▶ [Problem]: Whenever a line below includes the string "tree", show it.

▶ [Records to use]:
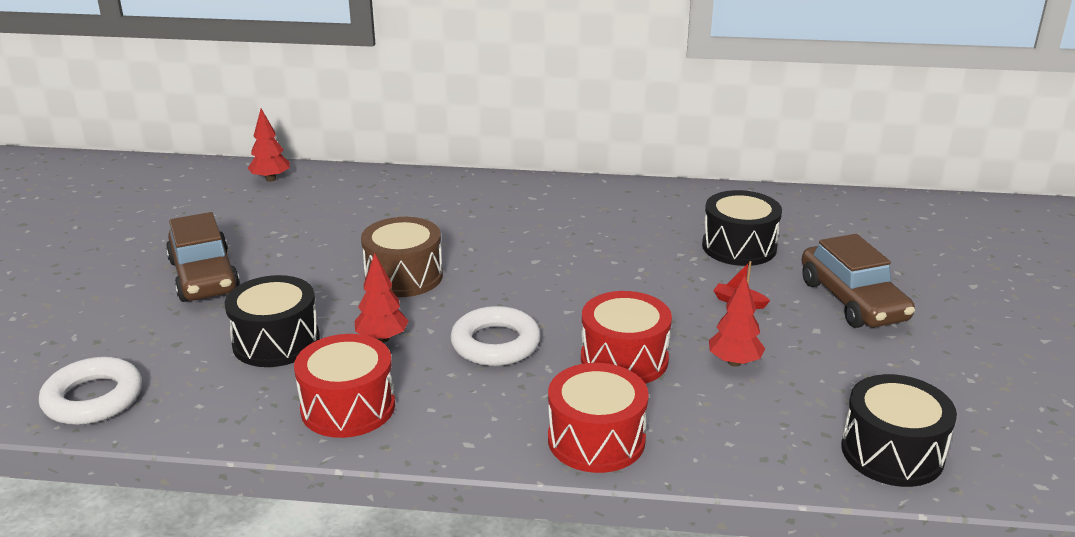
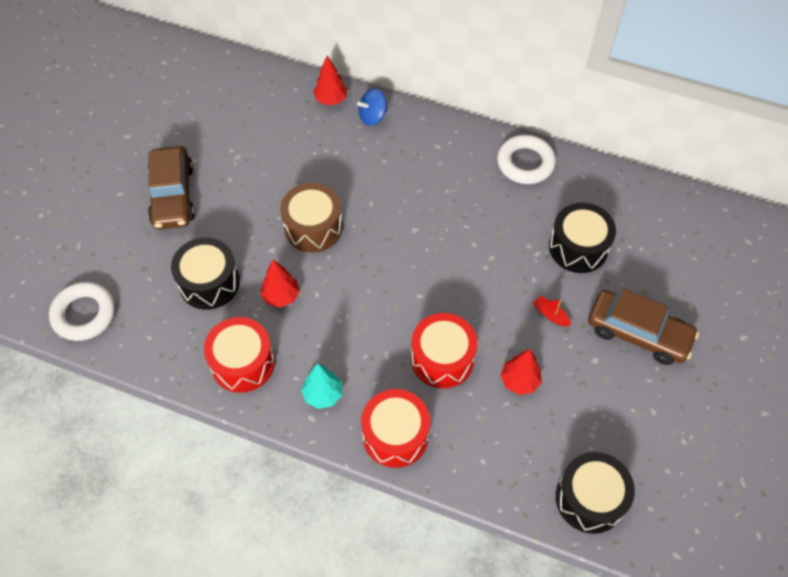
camera: 15 degrees right, 30 degrees up
(271, 179) = (241, 78): red tree -> red tree (331, 99)
(444, 186) = (372, 116): none -> blue spinning top
(476, 418) = (323, 394): none -> turquoise tree
(495, 344) = (357, 320): white ring -> white ring (525, 163)
(852, 301) = (638, 333): brown car -> brown car turned 60 degrees counterclockwise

▶ [Your response]:
(271, 179) = (241, 78): red tree -> red tree (331, 99)
(476, 418) = (323, 394): none -> turquoise tree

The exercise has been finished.